> WHAT THE EXERCISE ASKS
Count every line in the data below where the word "orange" appears, then state only that count.

> RECORDS FOR PROCESSING
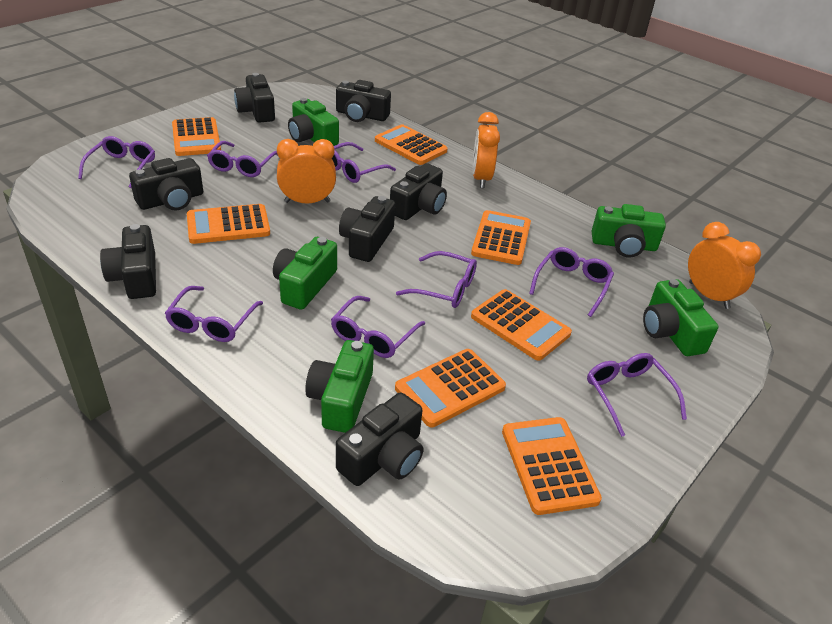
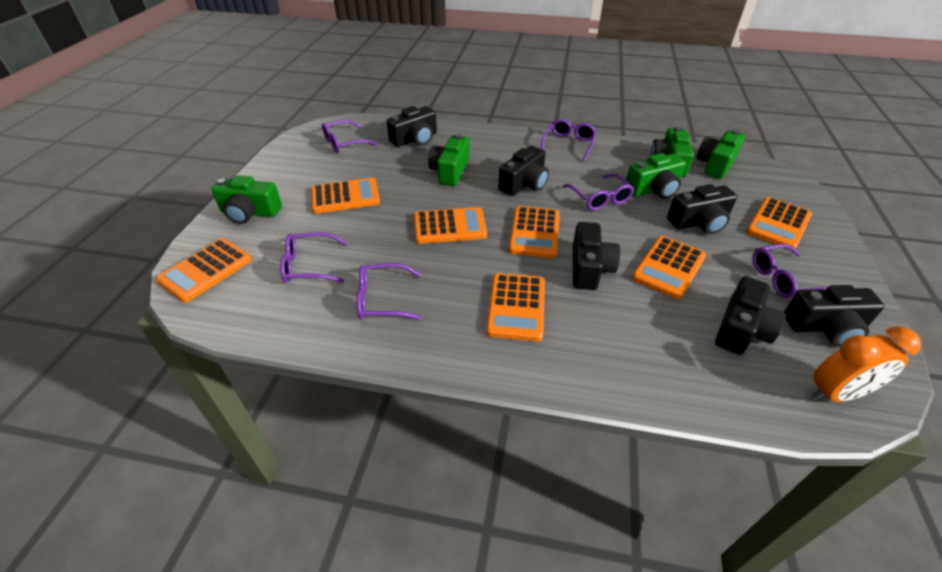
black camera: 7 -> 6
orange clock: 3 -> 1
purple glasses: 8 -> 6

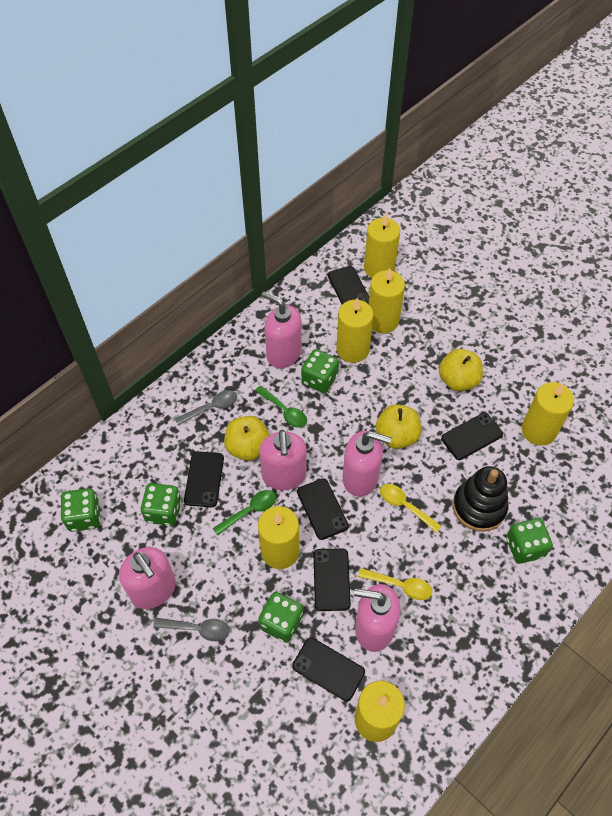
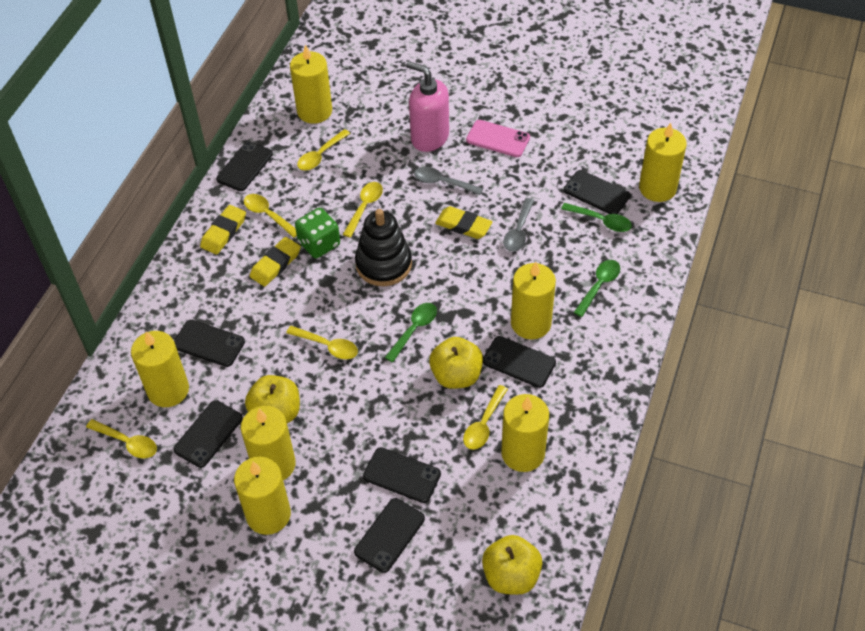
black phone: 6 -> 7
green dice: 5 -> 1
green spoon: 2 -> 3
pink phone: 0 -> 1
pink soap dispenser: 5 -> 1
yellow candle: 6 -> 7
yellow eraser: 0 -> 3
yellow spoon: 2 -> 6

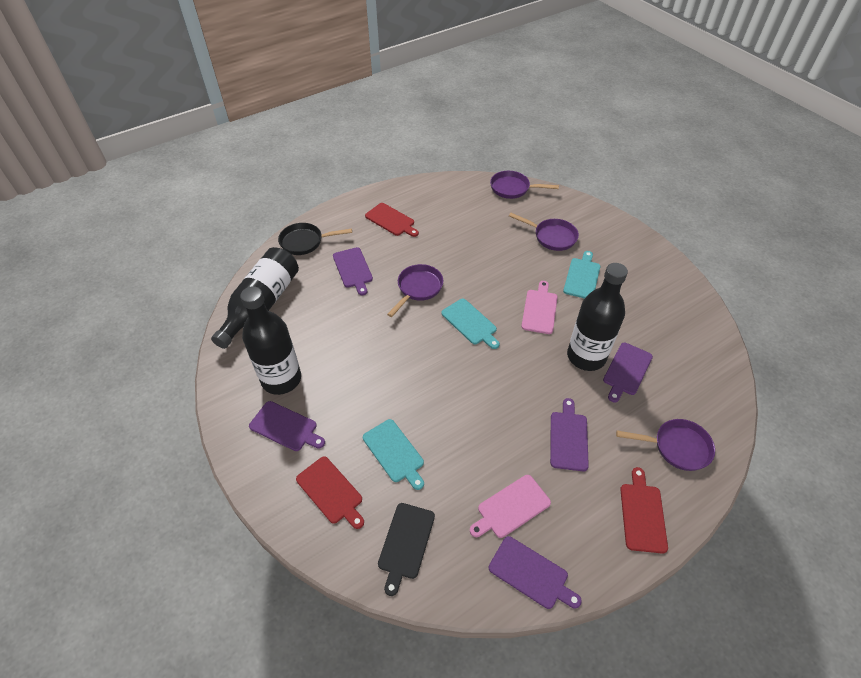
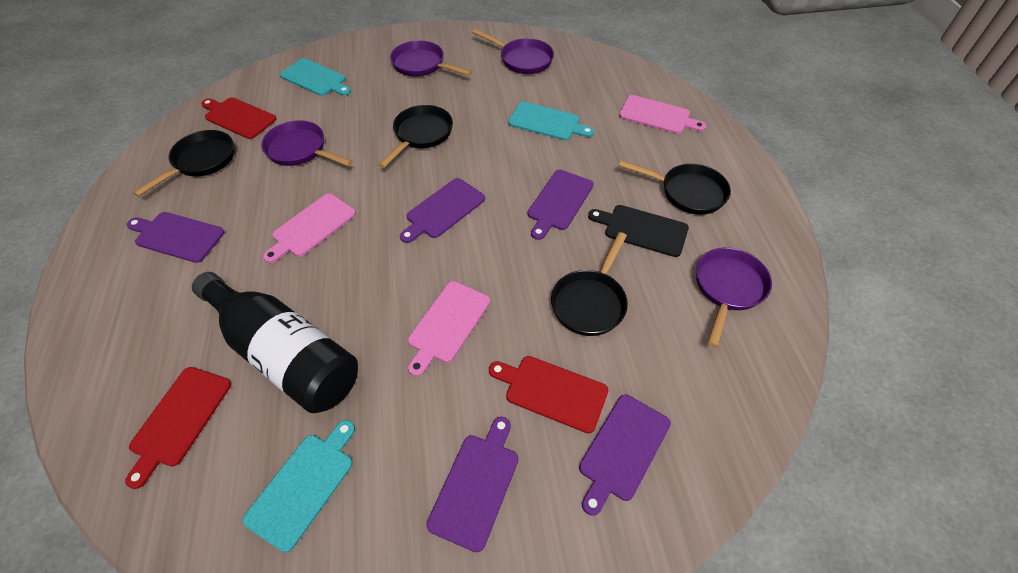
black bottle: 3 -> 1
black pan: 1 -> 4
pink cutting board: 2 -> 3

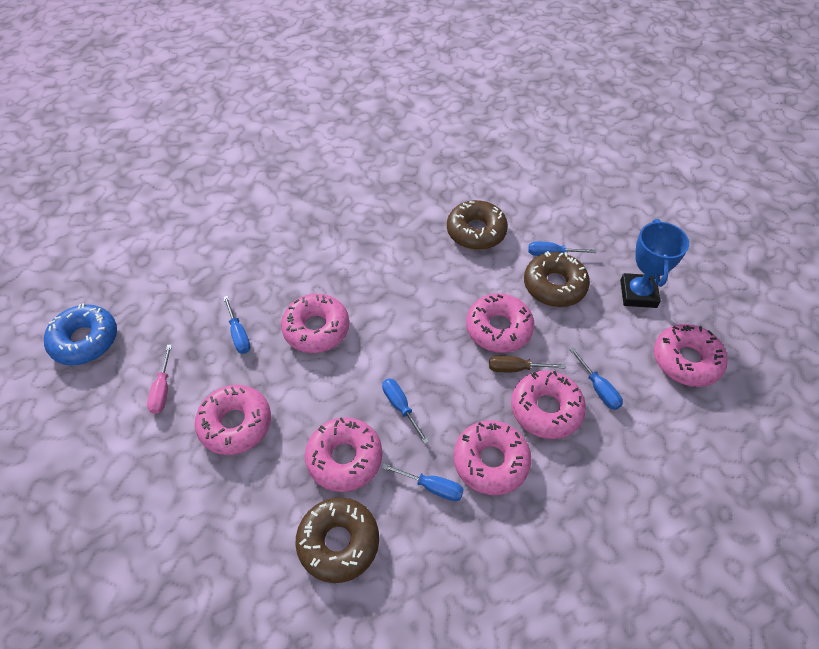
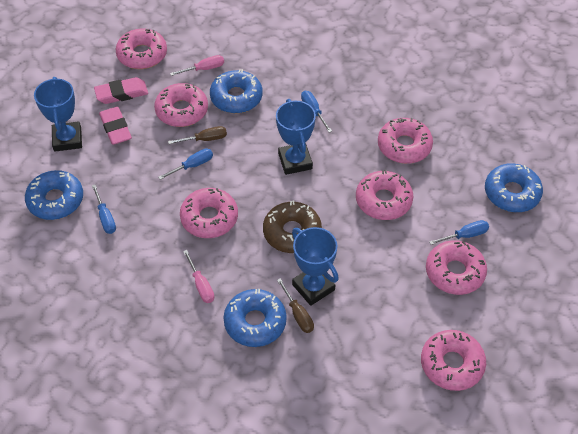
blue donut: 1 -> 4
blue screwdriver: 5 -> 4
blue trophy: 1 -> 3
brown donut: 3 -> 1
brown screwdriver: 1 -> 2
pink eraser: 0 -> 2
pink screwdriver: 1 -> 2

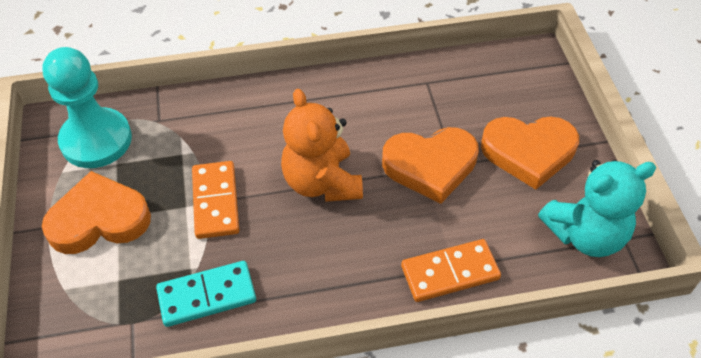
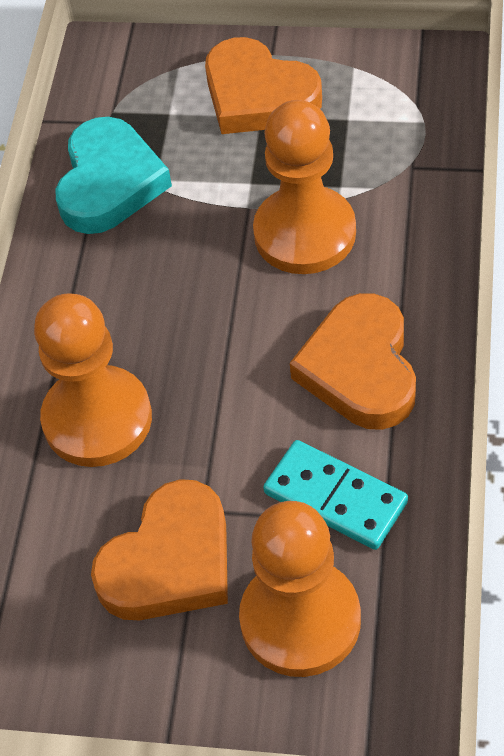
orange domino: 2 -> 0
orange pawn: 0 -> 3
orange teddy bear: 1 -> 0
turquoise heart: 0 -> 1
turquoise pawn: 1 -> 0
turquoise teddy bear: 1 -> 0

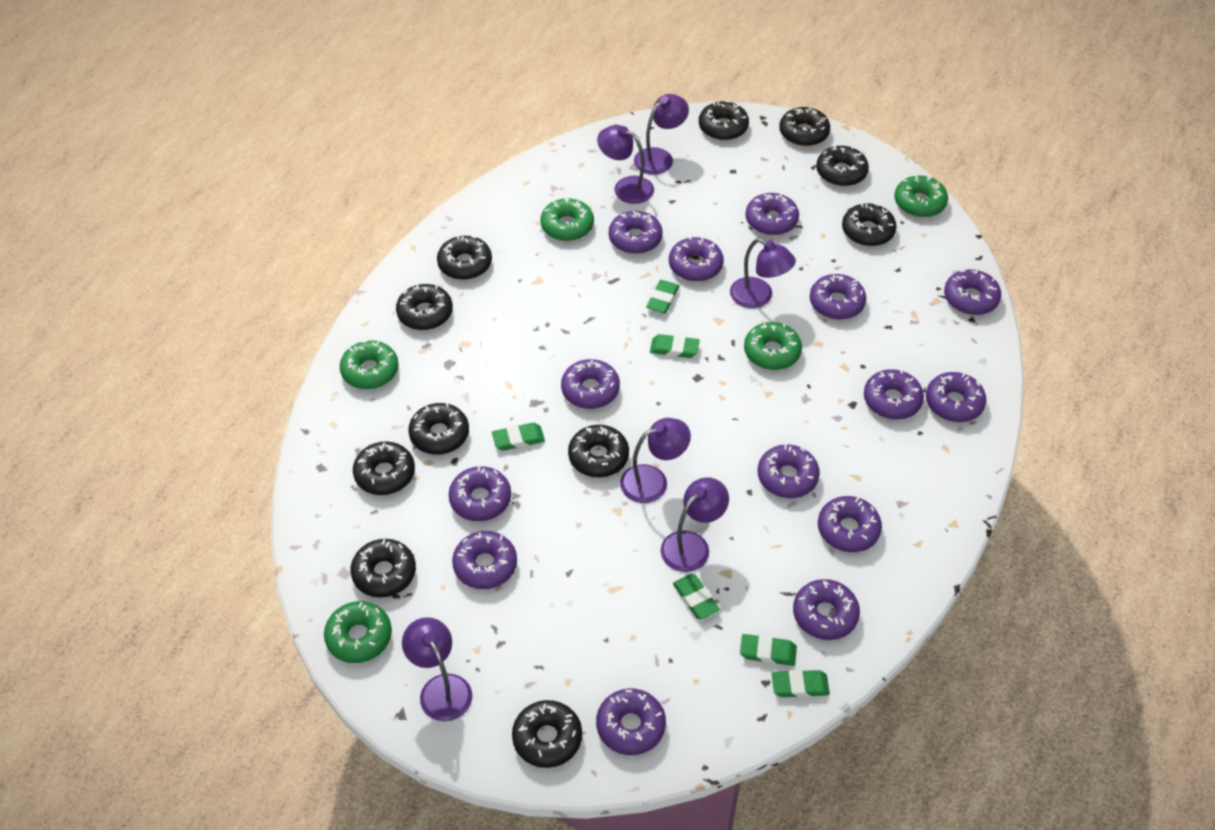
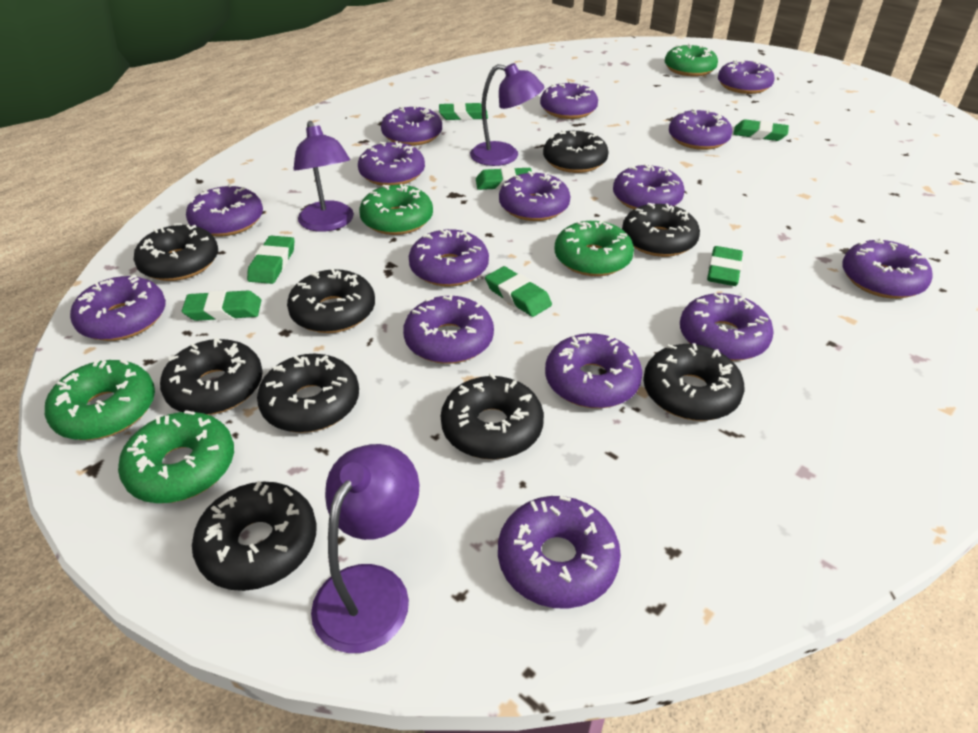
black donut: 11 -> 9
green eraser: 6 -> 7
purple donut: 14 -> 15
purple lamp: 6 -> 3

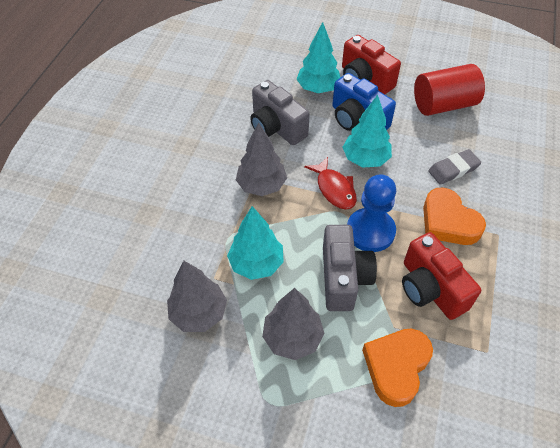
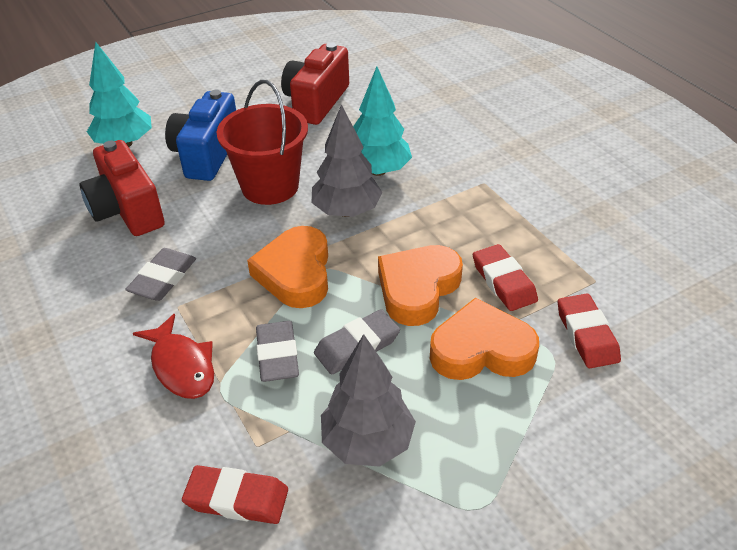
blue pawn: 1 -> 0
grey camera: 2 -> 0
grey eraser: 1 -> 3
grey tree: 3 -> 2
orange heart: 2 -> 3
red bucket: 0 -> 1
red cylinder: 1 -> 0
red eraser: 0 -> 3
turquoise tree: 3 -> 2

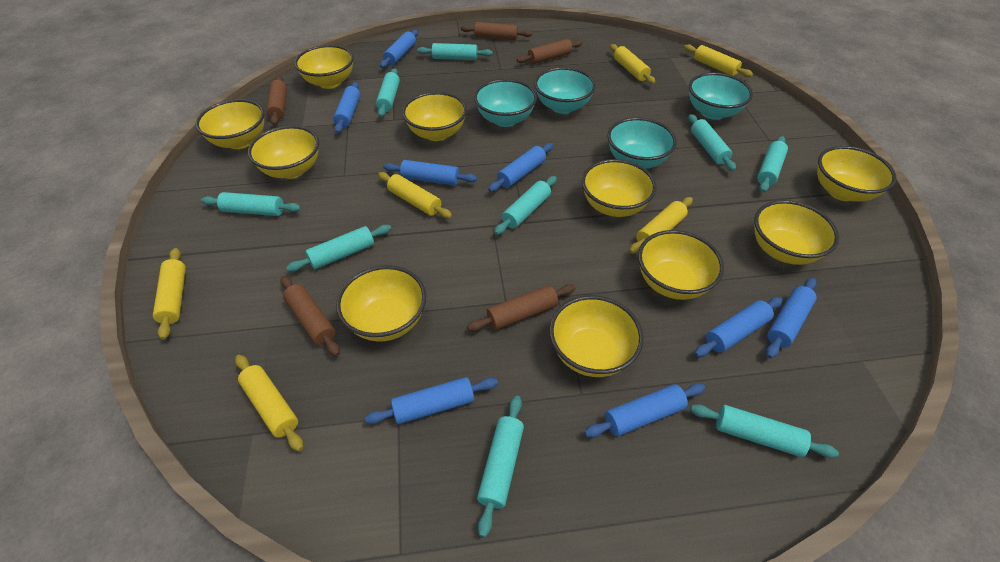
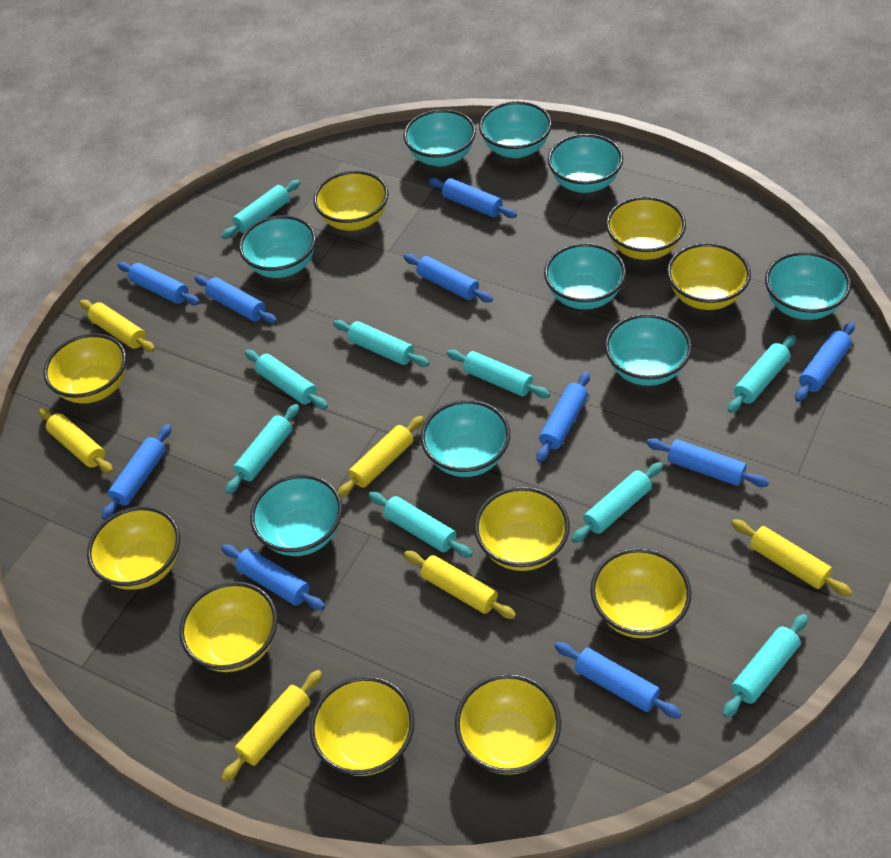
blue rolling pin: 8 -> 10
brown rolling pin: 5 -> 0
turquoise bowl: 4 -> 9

> SOLUTION
5